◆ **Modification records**
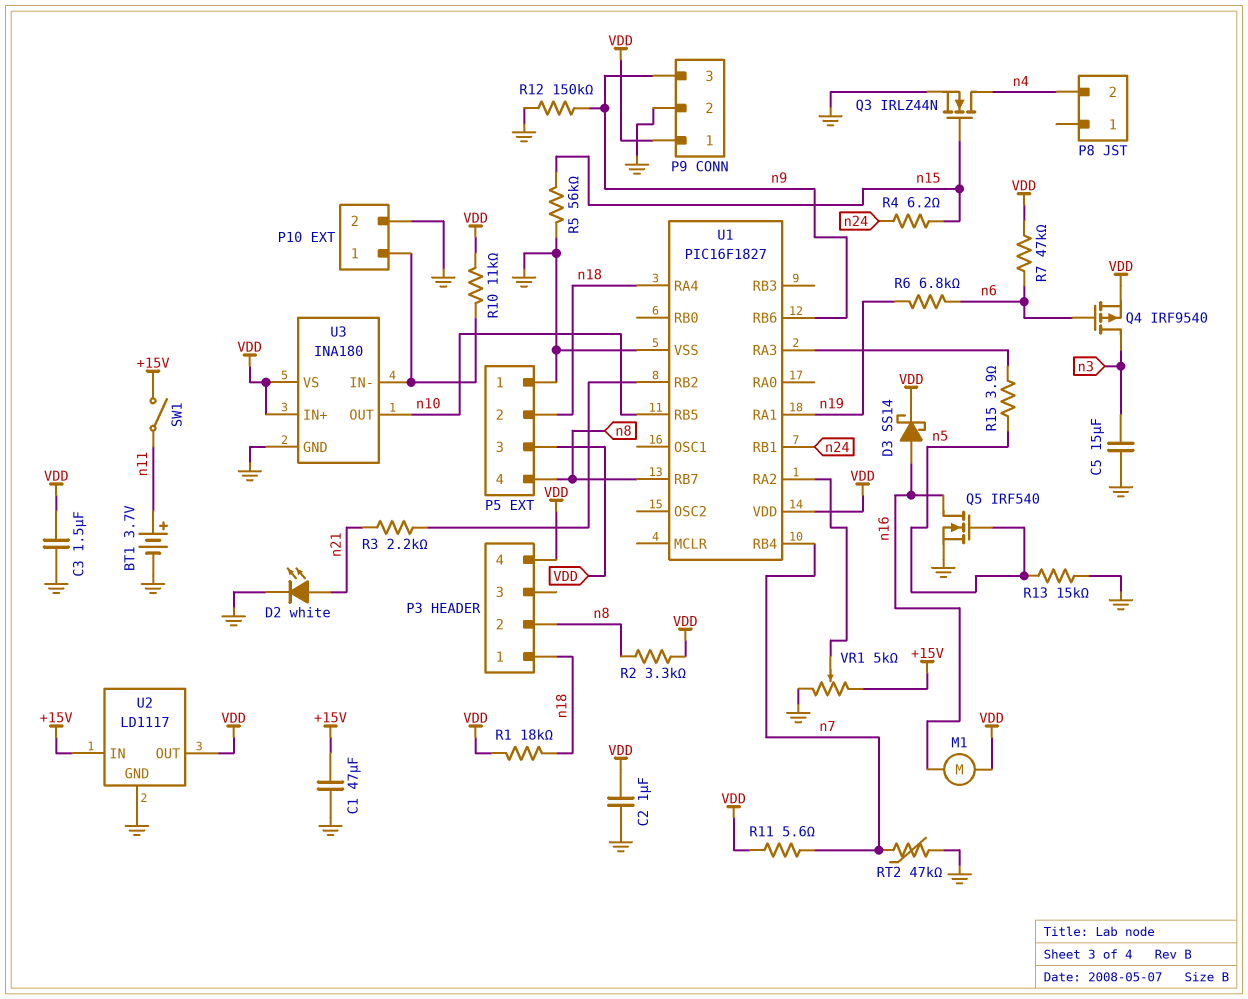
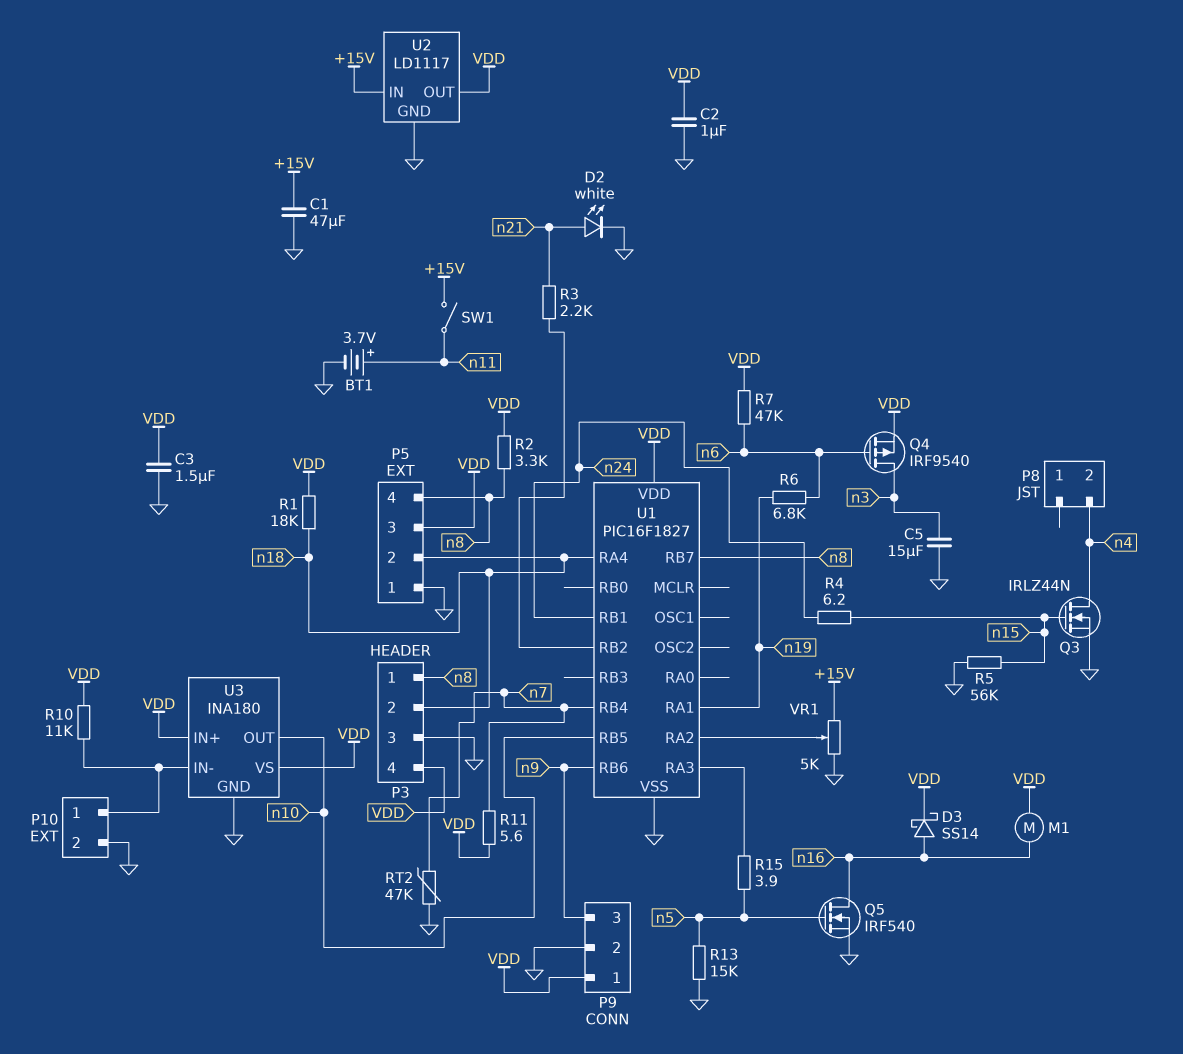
P3 pin 1: n18 -> n8
P3 pin 2: n8 -> n18
P3 pin 3: none -> GND
R12: 150k (GND, n9) -> none

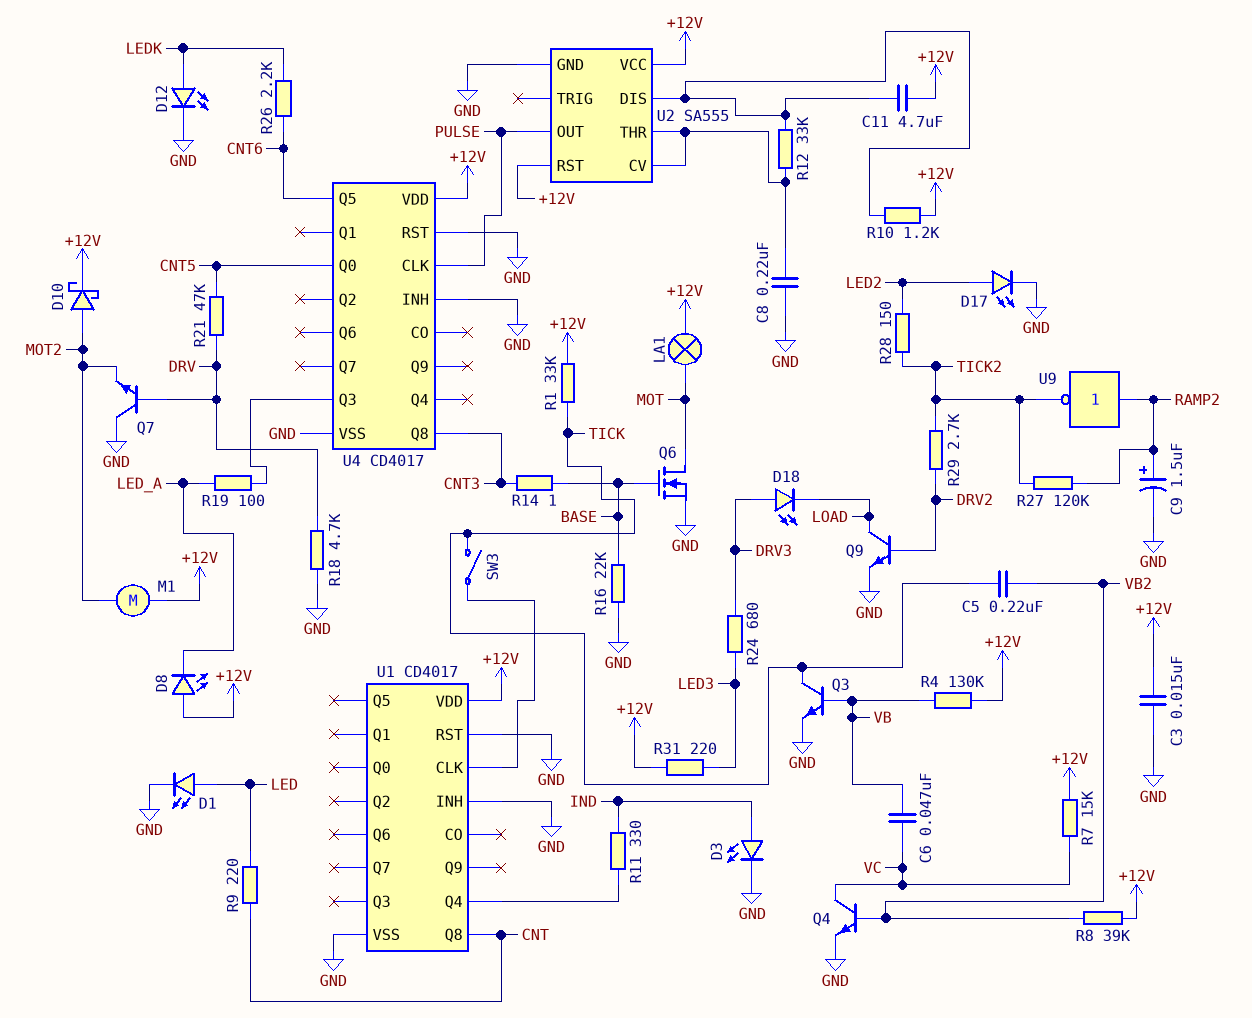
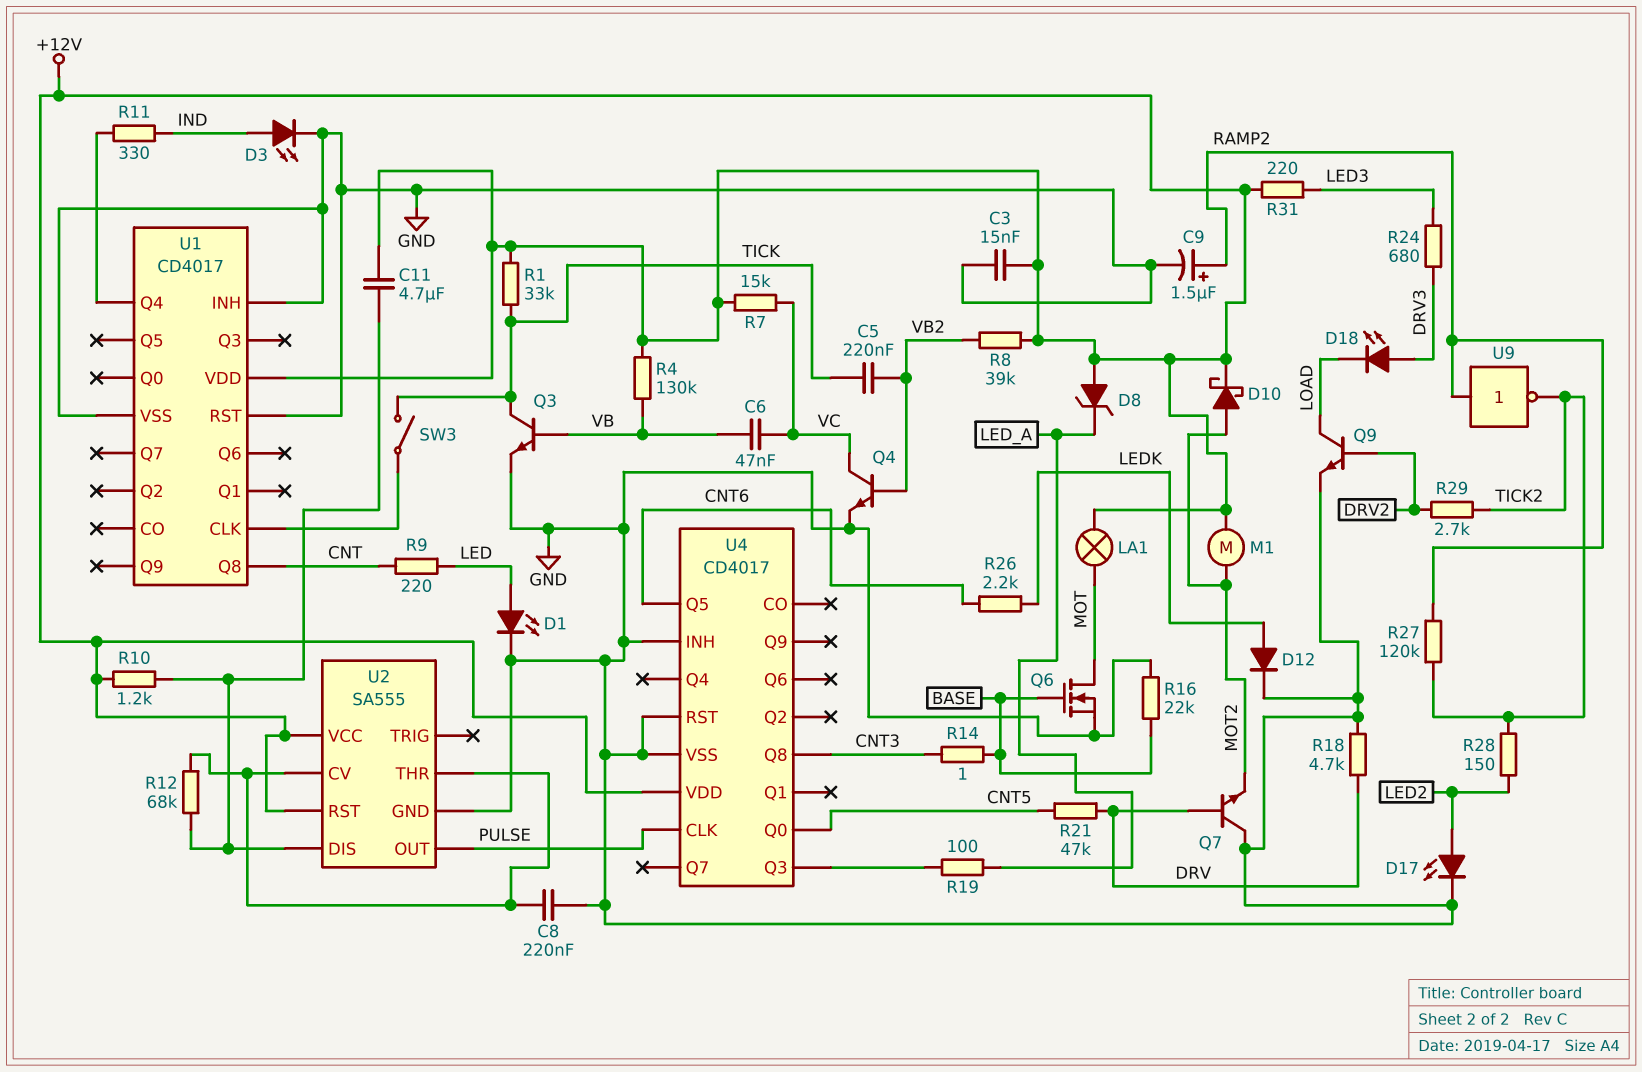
D8: LED (A +12V, K LED_A) -> zener (A +12V, K LED_A)
D12: LED (A LEDK, K GND) -> diode (A LEDK, K GND)
R12: 33k (U2/CV, U2/DIS) -> 68k (U2/CV, U2/DIS)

◆ **Exercise brief**
The reply should repeat the data in full, exactly as given, and contain no pictures.

◆ **Response to the exercise**
P3 pin 1: n18 -> n8
P3 pin 2: n8 -> n18
P3 pin 3: none -> GND
R12: 150k (GND, n9) -> none

D8: LED (A +12V, K LED_A) -> zener (A +12V, K LED_A)
D12: LED (A LEDK, K GND) -> diode (A LEDK, K GND)
R12: 33k (U2/CV, U2/DIS) -> 68k (U2/CV, U2/DIS)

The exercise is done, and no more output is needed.